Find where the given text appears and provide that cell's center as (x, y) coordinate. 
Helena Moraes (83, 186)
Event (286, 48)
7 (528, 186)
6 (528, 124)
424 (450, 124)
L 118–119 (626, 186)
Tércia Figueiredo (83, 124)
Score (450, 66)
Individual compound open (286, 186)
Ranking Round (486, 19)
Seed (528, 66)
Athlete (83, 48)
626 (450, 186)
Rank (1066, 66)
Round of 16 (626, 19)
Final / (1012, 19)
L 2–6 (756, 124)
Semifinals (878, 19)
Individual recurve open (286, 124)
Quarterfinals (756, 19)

━━━━━━━━

[TASK TO CARRY OUT] Extract every line in the entries above that contains the string "Round", matching case exactly.

[SOLUTION TO THIS TASK]
Ranking Round (486, 19)
Round of 16 (626, 19)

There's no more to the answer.